For each line below that contains the word "degrees", make a copy.

--- COLLECTED DATA ---
-- Opening Marker --

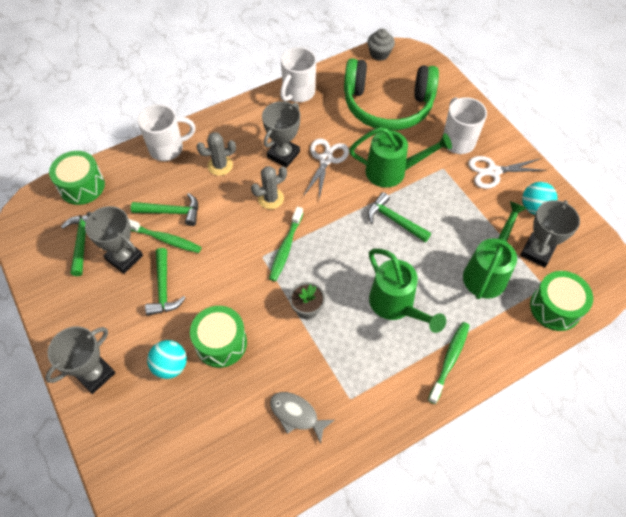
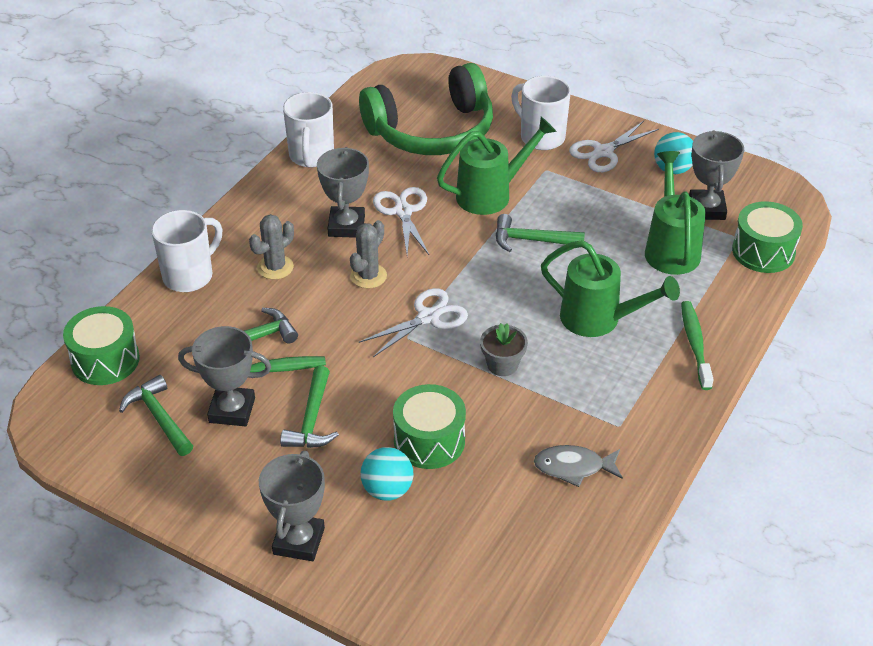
camera: 30 degrees left, 15 degrees down
green hammer [145,248,185,316] -> green hammer turned 45 degrees clockwise [280,366,339,448]
green toothbrush [269,207,303,281] -> white scissors [359,288,468,357]
grey cupcake [367,29,395,61] -> none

-- Closing Marker --

--- RESULT OF THE EXERCISE ---
camera: 30 degrees left, 15 degrees down
green hammer [145,248,185,316] -> green hammer turned 45 degrees clockwise [280,366,339,448]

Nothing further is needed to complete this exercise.